[Building change detection data]
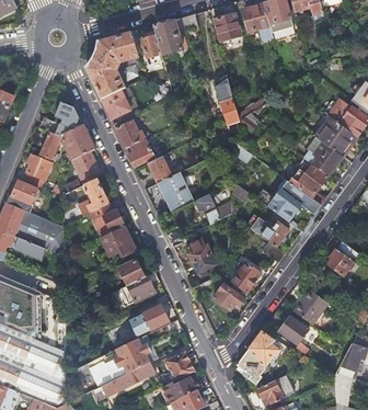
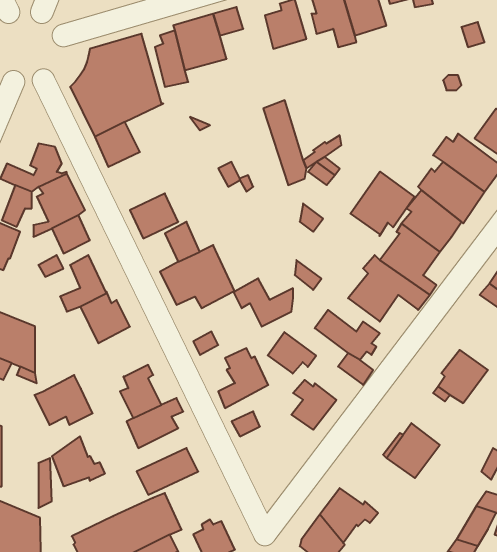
building: [114,118,147,147] -> none
building: none -> [350,172,414,236]
building: [97,224,136,257] -> [34,375,93,425]
building: [211,282,243,309] -> [268,332,316,374]
building: none -> [52,436,105,486]
building: [265,314,310,354] -> none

● Work required
Your reply should consist only of the lines from the one containing "building: [211,282,243,309] ->" through the last line of the records, each reproduced exactly.

● Written solution
building: [211,282,243,309] -> [268,332,316,374]
building: none -> [52,436,105,486]
building: [265,314,310,354] -> none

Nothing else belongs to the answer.